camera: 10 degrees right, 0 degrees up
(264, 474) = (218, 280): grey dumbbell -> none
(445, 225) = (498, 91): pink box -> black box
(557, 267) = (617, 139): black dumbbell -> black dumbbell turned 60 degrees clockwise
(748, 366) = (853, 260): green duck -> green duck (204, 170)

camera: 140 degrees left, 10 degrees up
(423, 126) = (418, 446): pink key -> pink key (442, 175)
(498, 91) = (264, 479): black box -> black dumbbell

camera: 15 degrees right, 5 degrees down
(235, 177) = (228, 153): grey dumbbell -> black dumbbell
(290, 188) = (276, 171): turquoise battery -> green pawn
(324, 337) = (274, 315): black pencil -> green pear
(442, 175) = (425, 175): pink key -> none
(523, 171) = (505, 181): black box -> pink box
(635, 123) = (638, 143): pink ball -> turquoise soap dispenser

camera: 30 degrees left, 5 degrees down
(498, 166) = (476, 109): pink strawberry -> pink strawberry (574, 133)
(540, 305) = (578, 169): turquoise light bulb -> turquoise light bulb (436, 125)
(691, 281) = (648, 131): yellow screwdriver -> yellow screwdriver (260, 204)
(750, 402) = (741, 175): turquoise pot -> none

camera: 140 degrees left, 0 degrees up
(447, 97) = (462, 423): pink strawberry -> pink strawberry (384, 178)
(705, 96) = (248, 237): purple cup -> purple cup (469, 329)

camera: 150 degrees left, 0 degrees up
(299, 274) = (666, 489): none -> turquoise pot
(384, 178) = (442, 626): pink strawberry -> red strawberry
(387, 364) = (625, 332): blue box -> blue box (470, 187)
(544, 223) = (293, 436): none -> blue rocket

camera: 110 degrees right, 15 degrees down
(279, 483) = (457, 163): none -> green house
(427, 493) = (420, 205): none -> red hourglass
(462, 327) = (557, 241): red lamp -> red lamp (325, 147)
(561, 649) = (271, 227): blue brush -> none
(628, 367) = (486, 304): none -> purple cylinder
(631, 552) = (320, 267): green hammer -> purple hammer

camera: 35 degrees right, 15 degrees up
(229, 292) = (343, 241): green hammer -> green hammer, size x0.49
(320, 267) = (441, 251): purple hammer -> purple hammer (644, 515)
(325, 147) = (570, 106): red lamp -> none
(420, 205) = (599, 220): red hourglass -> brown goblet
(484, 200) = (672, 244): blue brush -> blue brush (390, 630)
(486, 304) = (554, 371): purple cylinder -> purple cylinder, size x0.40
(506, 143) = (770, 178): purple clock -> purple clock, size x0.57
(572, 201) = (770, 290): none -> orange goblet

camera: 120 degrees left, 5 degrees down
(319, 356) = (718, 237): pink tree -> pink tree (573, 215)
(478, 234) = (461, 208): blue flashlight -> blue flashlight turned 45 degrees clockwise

★ ★ ★

The problem: Pull out every line holding "grey" from the records above, and copy it.

Your response:
(264, 474) = (218, 280): grey dumbbell -> none
(235, 177) = (228, 153): grey dumbbell -> black dumbbell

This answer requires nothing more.